* Assignment: Answer with nothing except the number of lines in the listing that include the word "orange".

* Supplied material:

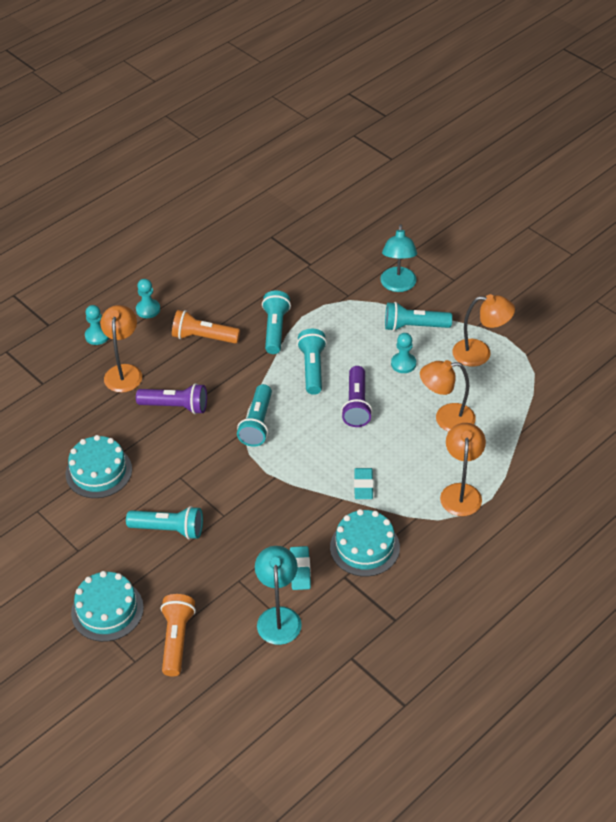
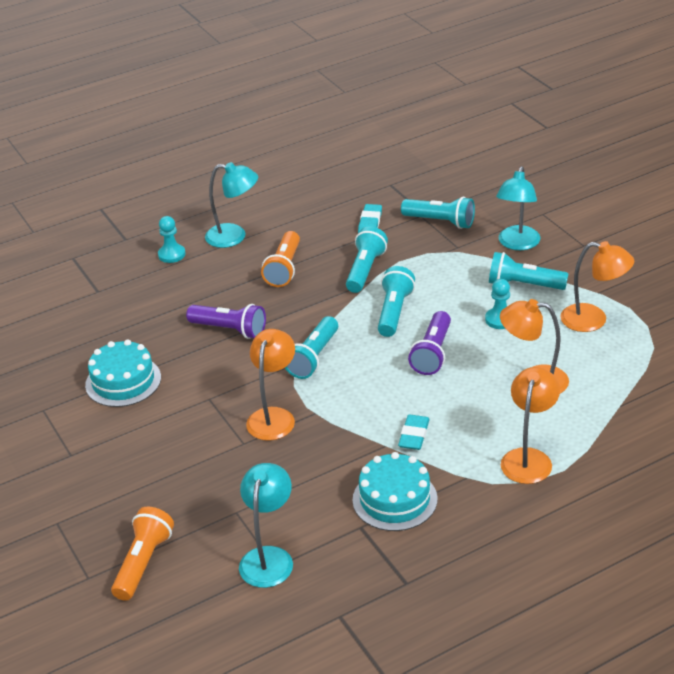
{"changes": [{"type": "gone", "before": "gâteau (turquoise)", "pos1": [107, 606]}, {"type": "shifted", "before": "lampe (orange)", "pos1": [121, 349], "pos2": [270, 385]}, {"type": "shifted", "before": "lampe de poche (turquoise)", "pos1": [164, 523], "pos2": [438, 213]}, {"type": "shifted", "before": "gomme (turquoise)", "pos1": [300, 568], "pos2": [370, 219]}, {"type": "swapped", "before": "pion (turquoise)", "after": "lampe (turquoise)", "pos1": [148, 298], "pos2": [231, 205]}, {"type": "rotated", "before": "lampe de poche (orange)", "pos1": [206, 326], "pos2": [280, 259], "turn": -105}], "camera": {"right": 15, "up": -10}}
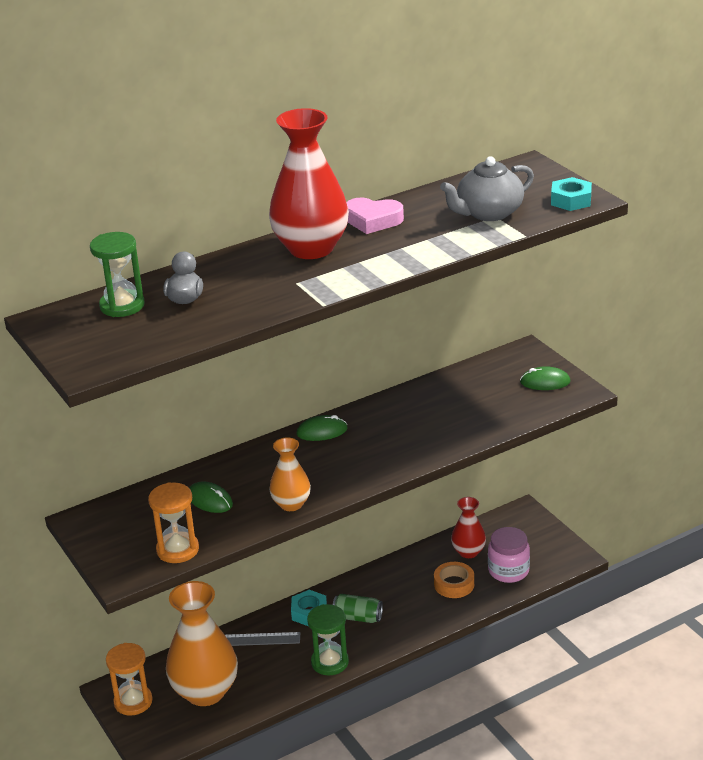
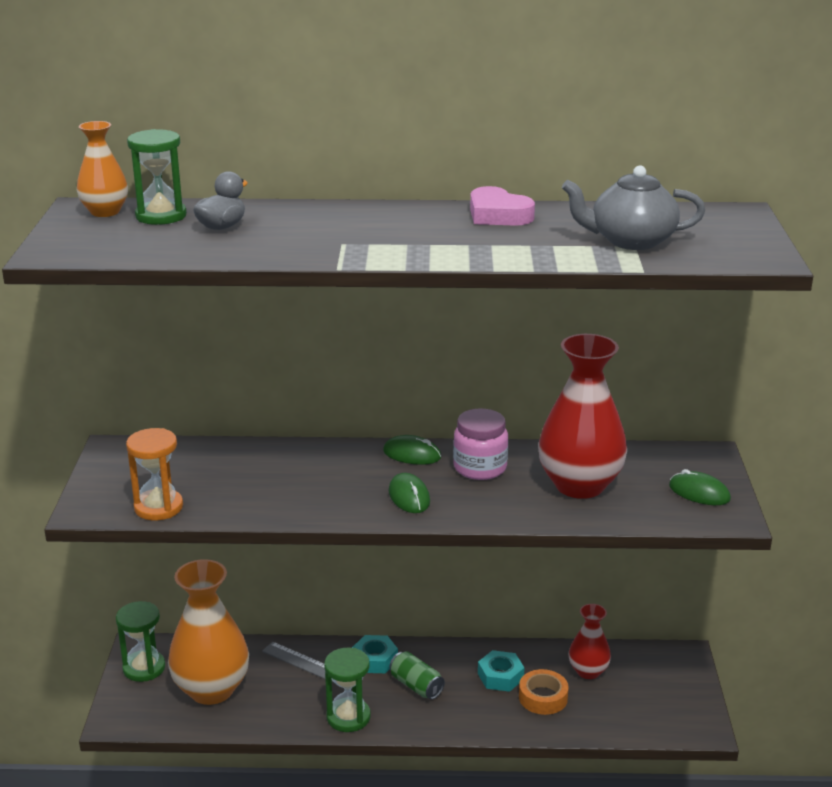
{"changes": [{"type": "shifted", "before": "souris (vert)", "pos1": [211, 497], "pos2": [409, 493]}, {"type": "shifted", "before": "vase (rouge)", "pos1": [309, 183], "pos2": [582, 416]}, {"type": "shifted", "before": "vase (orange)", "pos1": [290, 474], "pos2": [102, 169]}, {"type": "shifted", "before": "bocal (rose)", "pos1": [509, 555], "pos2": [480, 444]}, {"type": "shifted", "before": "écrou (turquoise)", "pos1": [571, 194], "pos2": [501, 671]}, {"type": "repainted", "before": "sablier (orange)", "after": "sablier (vert)", "pos1": [129, 679], "pos2": [140, 641]}], "camera": {"right": 30, "up": -5}}
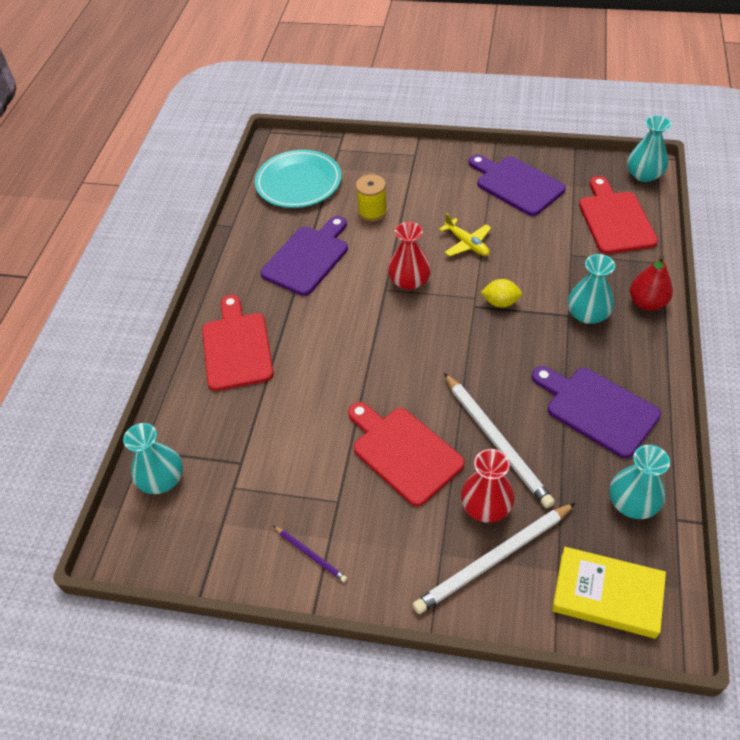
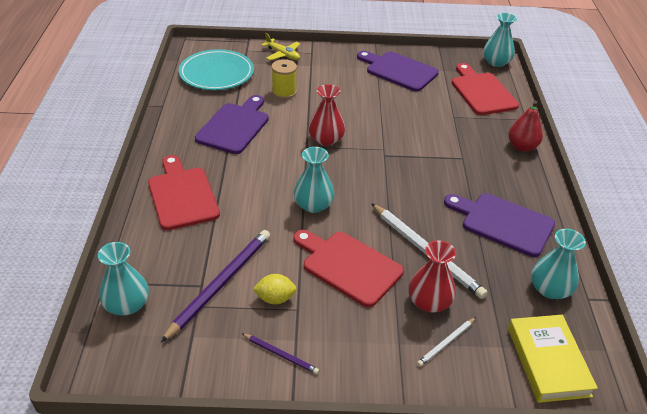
{"changes": [{"type": "new", "after": "crayon (violet)", "pos2": [215, 286]}, {"type": "shifted", "before": "avion (jaune)", "pos1": [465, 234], "pos2": [280, 46]}, {"type": "shifted", "before": "citron (jaune)", "pos1": [501, 293], "pos2": [274, 289]}, {"type": "shifted", "before": "vase (turquoise)", "pos1": [591, 289], "pos2": [314, 180]}, {"type": "rotated", "before": "livre (jaune)", "pos1": [609, 593], "pos2": [553, 359], "turn": 75}, {"type": "scaled", "before": "crayon (blanc)", "pos1": [494, 558], "pos2": [446, 342], "scale": 0.49}], "camera": {"right": -15, "up": -10}}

* Your solution: 2